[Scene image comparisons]
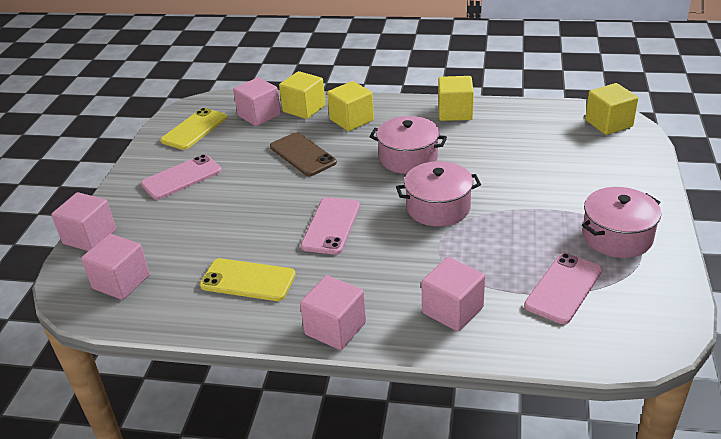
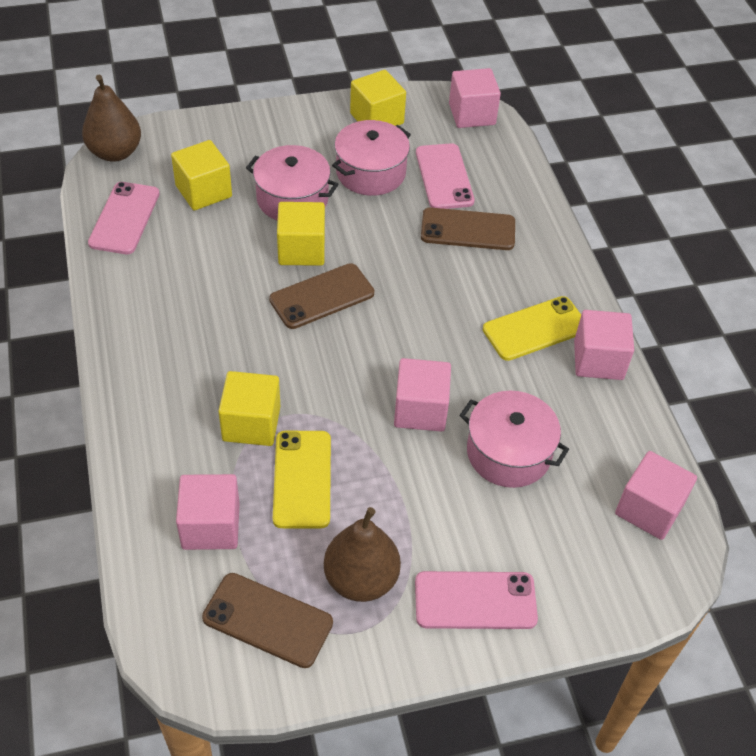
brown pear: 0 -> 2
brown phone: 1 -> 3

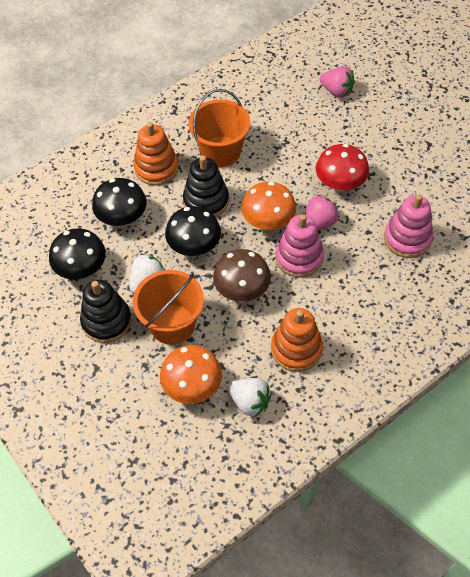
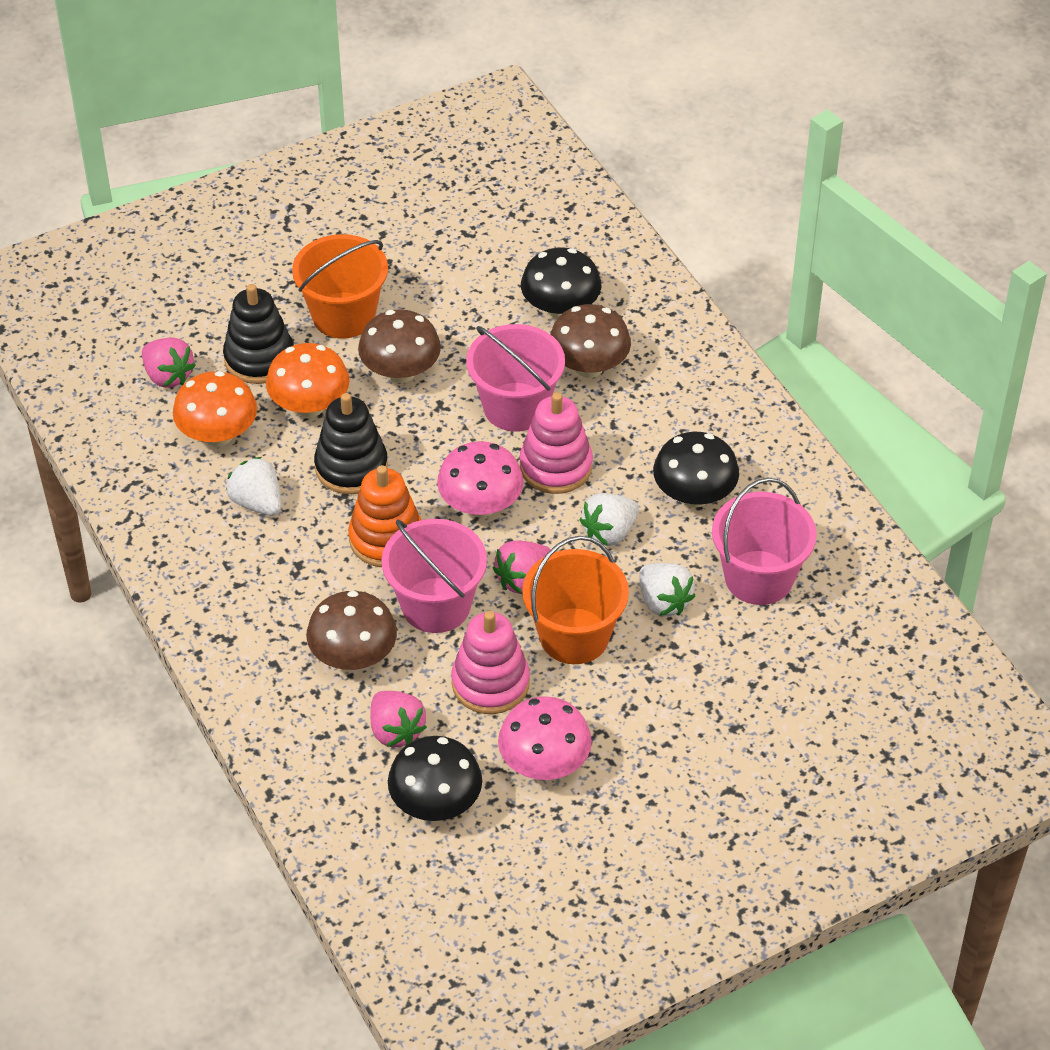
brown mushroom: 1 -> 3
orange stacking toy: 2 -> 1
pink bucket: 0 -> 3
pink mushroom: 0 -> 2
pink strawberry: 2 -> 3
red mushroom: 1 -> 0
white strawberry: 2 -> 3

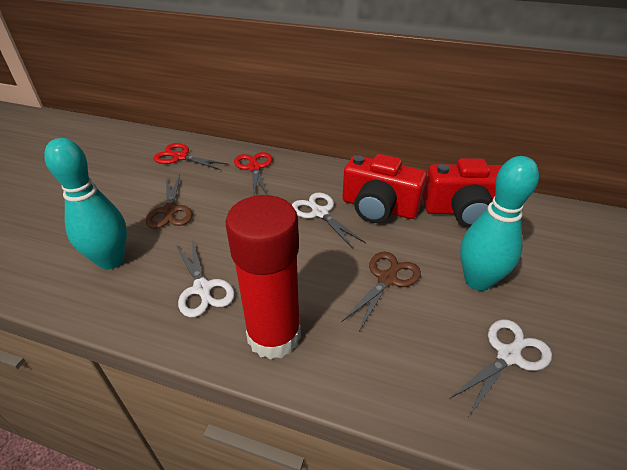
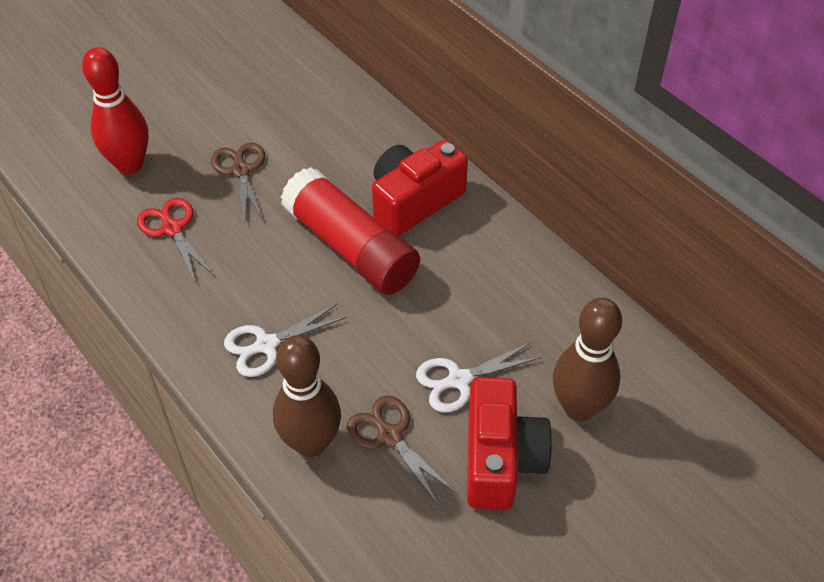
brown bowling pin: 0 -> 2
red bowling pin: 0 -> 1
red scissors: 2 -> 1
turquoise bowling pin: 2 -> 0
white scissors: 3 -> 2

§ PROBLEM STATEMENT:
Each line above is to be repeated exactly as written; no picture is carried over.

§ RESULT:
brown pear: 0 -> 2
brown phone: 1 -> 3

brown mushroom: 1 -> 3
orange stacking toy: 2 -> 1
pink bucket: 0 -> 3
pink mushroom: 0 -> 2
pink strawberry: 2 -> 3
red mushroom: 1 -> 0
white strawberry: 2 -> 3

brown bowling pin: 0 -> 2
red bowling pin: 0 -> 1
red scissors: 2 -> 1
turquoise bowling pin: 2 -> 0
white scissors: 3 -> 2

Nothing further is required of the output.